* [Stated problem]: Present each line of the data below as a numbered list, skipping blank lines and leaving the pictures out.

Dataset items:
╔══
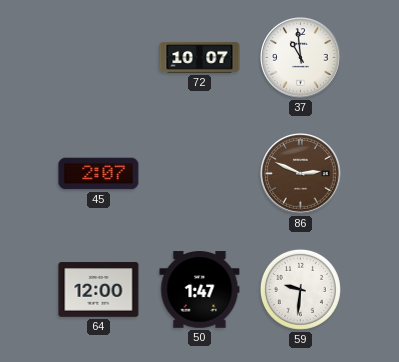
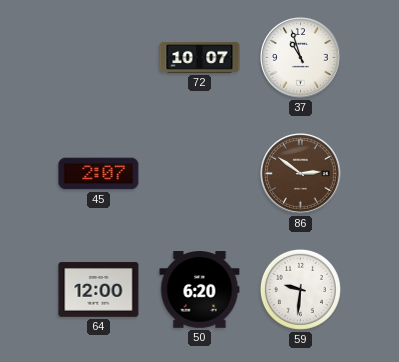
37: 10:59 -> 10:57
86: 2:49 -> 2:51
50: 1:47 -> 6:20
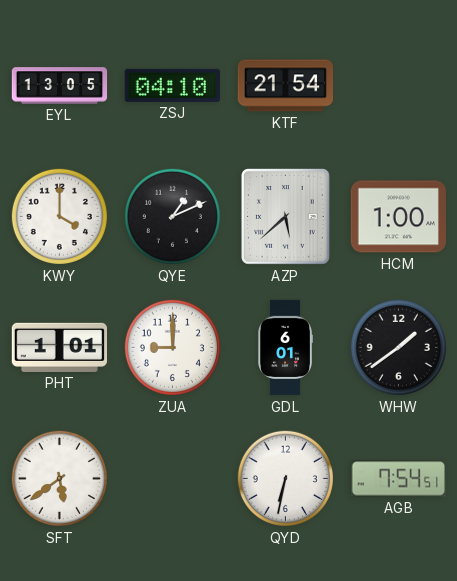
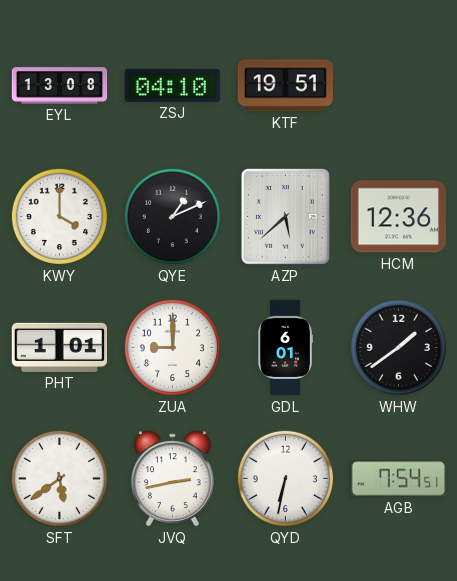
EYL: 13:05 -> 13:08
KTF: 21:54 -> 19:51
HCM: 1:00 -> 12:36
JVQ: none -> 2:43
╚══
* [Written answer]:
1. 37: 10:59 -> 10:57
2. 86: 2:49 -> 2:51
3. 50: 1:47 -> 6:20
4. EYL: 13:05 -> 13:08
5. KTF: 21:54 -> 19:51
6. HCM: 1:00 -> 12:36
7. JVQ: none -> 2:43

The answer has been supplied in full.